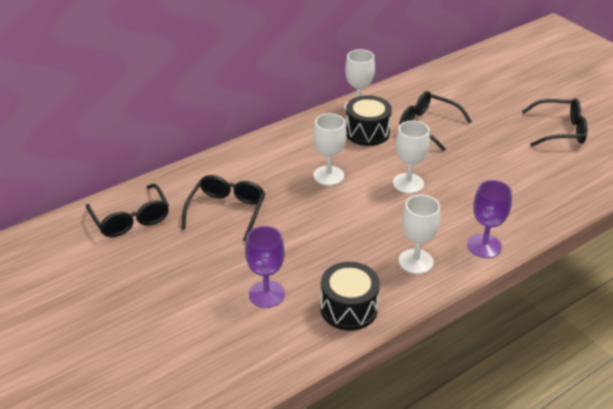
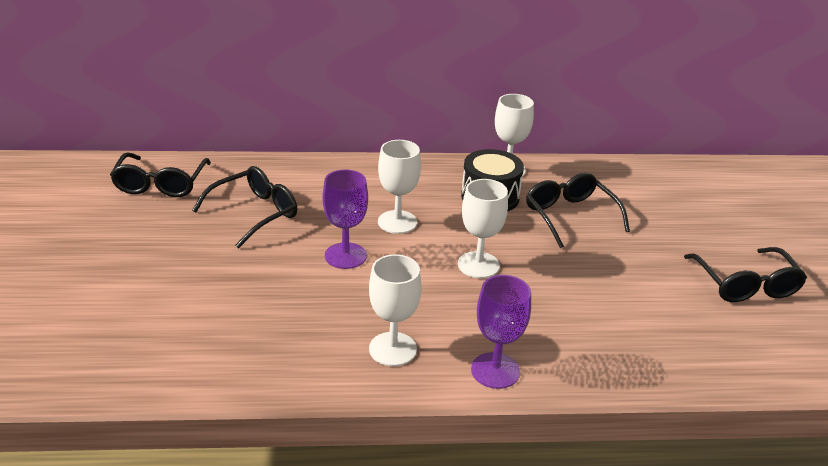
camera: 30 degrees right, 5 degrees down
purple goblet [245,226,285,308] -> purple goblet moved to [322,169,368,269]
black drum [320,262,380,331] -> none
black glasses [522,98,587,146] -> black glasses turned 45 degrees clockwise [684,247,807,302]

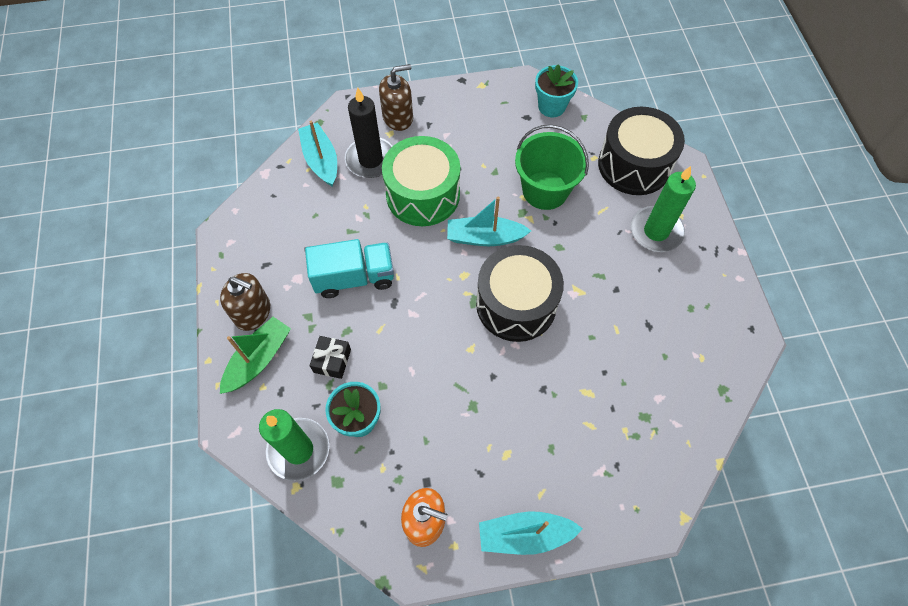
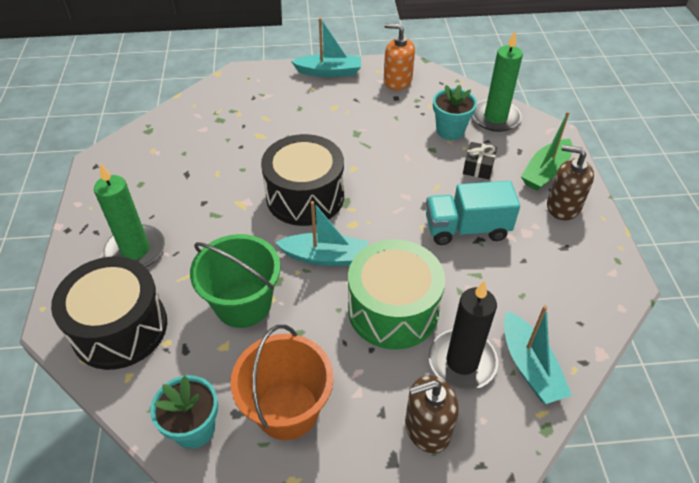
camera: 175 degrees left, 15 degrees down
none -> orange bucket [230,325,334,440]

• _Problem details_
Copy out the lines above unchanged. Skip the images.

• _Answer to this task_
camera: 30 degrees right, 5 degrees down
purple goblet [245,226,285,308] -> purple goblet moved to [322,169,368,269]
black drum [320,262,380,331] -> none
black glasses [522,98,587,146] -> black glasses turned 45 degrees clockwise [684,247,807,302]

camera: 175 degrees left, 15 degrees down
none -> orange bucket [230,325,334,440]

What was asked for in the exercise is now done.